Problem →
Starting at the line with "black arrow: moved 11 px left" and going through the end of the items, swap "cross" for "star" and write out those lines again with nothing else changed. Leave the picture lines out.

Items taken from a collection

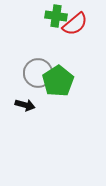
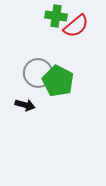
red semicircle: moved 1 px right, 2 px down
green pentagon: rotated 12 degrees counterclockwise
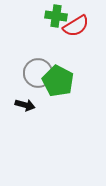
red semicircle: rotated 8 degrees clockwise
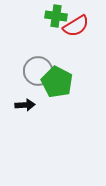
gray circle: moved 2 px up
green pentagon: moved 1 px left, 1 px down
black arrow: rotated 18 degrees counterclockwise
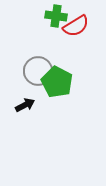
black arrow: rotated 24 degrees counterclockwise
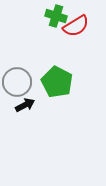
green cross: rotated 10 degrees clockwise
gray circle: moved 21 px left, 11 px down
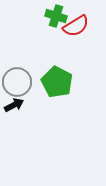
black arrow: moved 11 px left
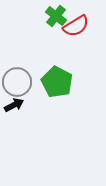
green cross: rotated 20 degrees clockwise
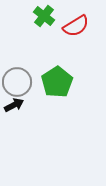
green cross: moved 12 px left
green pentagon: rotated 12 degrees clockwise
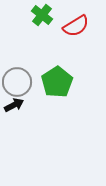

Expected answer →
black arrow: moved 11 px left
green star: rotated 20 degrees clockwise
green star: moved 12 px left
green pentagon: rotated 12 degrees clockwise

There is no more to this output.